## begin Listing

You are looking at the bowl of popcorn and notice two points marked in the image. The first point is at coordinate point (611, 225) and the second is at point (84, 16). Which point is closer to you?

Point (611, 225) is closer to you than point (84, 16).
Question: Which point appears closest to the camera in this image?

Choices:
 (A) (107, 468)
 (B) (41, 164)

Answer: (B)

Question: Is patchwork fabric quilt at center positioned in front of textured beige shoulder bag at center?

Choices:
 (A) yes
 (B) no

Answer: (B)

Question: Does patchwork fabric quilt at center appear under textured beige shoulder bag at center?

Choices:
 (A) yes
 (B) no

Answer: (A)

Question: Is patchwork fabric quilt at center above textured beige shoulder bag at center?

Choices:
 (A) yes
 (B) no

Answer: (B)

## end Listing

Task instructions |
Locate every line in the records above that contains the word "patchwork" and copy each one out in full.

Result below |
Question: Is patchwork fabric quilt at center positioned in front of textured beige shoulder bag at center?
Question: Does patchwork fabric quilt at center appear under textured beige shoulder bag at center?
Question: Is patchwork fabric quilt at center above textured beige shoulder bag at center?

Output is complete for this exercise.